| TRY IT |
In the entries that follow, the line with "camera: 95 degrees right, 10 degrees down" opens the range and the line with "black battery [322,92,341,130]" closes it; repeat that range exactly, both lines included.

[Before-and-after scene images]

++++++++++

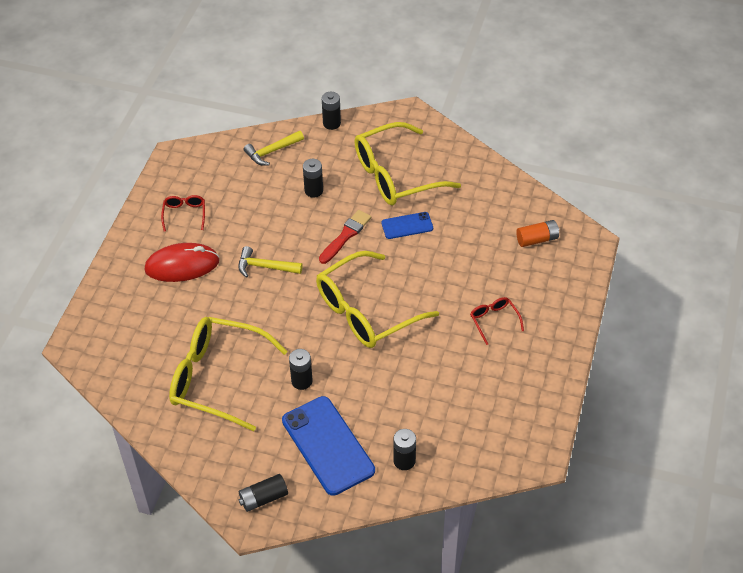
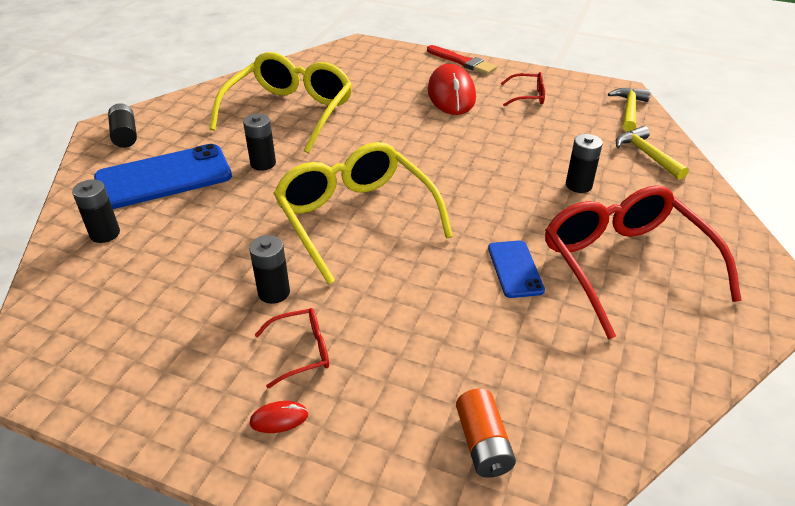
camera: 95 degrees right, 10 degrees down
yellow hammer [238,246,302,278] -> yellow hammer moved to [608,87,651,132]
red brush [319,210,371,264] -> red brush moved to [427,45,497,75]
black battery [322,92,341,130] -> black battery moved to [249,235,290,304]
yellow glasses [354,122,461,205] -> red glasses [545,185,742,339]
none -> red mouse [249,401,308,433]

++++++++++

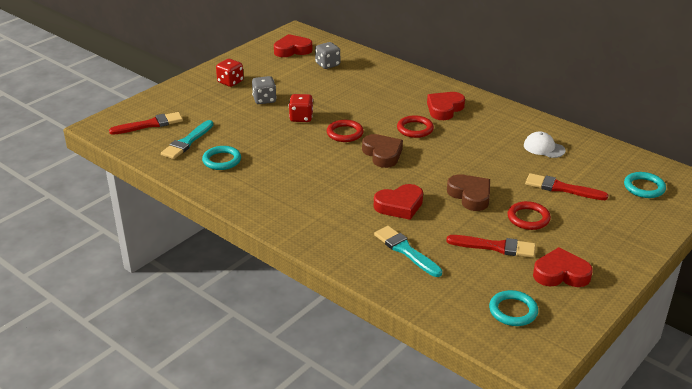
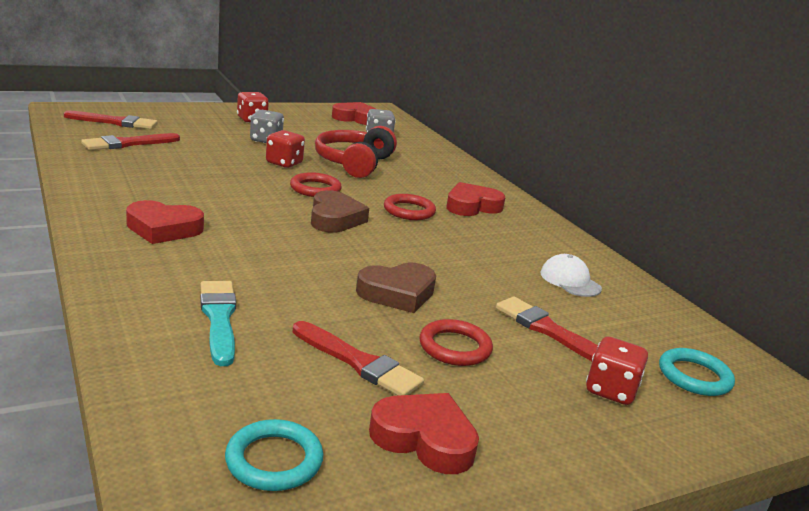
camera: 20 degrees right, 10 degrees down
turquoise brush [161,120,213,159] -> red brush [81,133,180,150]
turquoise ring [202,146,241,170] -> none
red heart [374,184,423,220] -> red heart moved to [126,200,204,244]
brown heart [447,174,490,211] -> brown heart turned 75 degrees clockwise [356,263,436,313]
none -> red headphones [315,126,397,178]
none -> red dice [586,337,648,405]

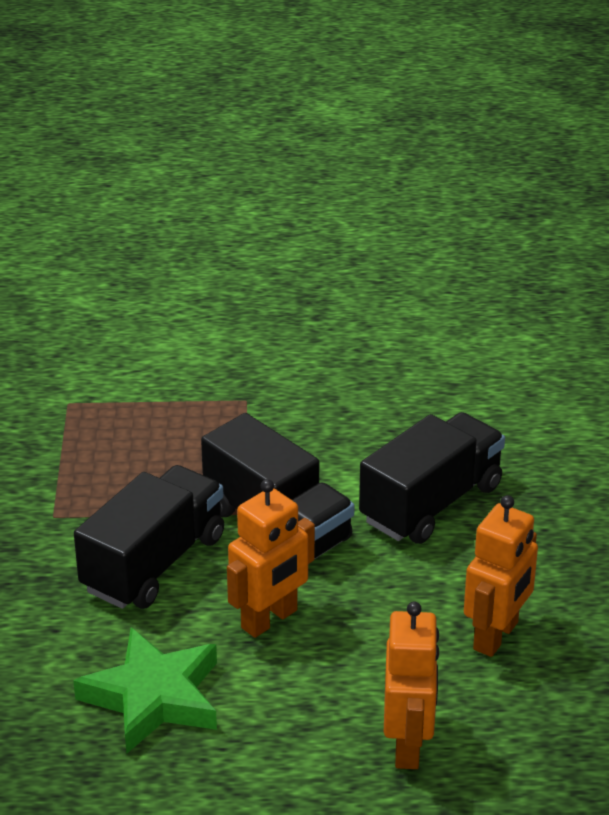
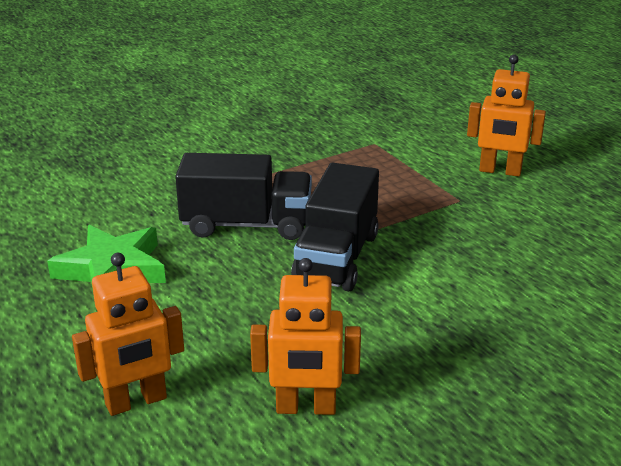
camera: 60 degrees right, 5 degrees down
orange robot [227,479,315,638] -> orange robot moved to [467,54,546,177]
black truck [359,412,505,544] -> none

++++++++++

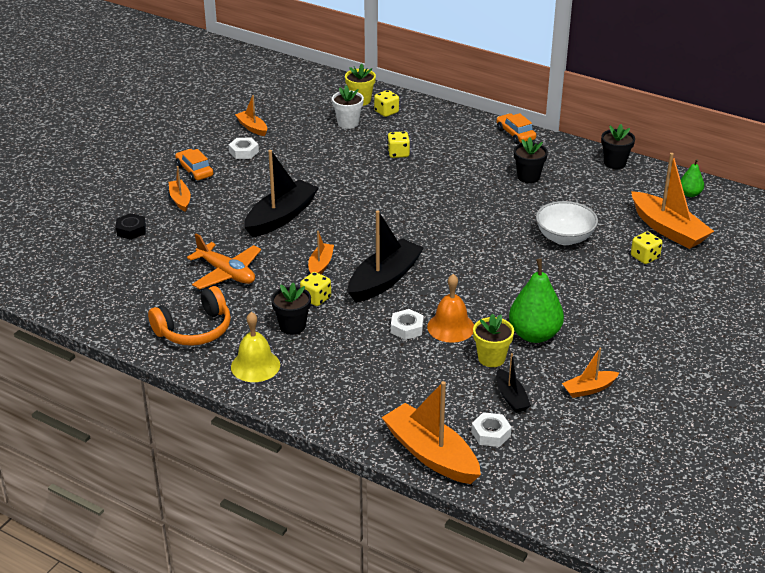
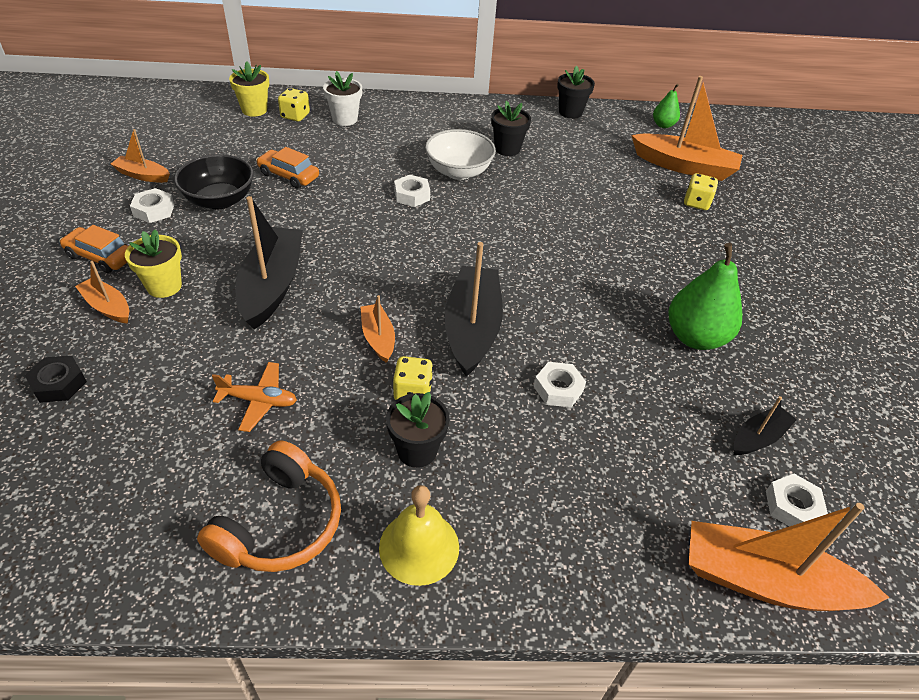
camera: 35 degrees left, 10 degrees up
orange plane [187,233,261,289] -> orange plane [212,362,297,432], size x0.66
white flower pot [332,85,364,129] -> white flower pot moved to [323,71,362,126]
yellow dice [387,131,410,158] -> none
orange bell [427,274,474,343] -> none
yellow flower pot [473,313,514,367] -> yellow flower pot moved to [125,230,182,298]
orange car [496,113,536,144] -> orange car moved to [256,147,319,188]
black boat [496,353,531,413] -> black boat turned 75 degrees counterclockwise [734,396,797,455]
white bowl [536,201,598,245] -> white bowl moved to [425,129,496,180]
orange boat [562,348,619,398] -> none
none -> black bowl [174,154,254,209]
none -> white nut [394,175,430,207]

++++++++++

| EXERCISE ANSWER |
camera: 95 degrees right, 10 degrees down
yellow hammer [238,246,302,278] -> yellow hammer moved to [608,87,651,132]
red brush [319,210,371,264] -> red brush moved to [427,45,497,75]
black battery [322,92,341,130] -> black battery moved to [249,235,290,304]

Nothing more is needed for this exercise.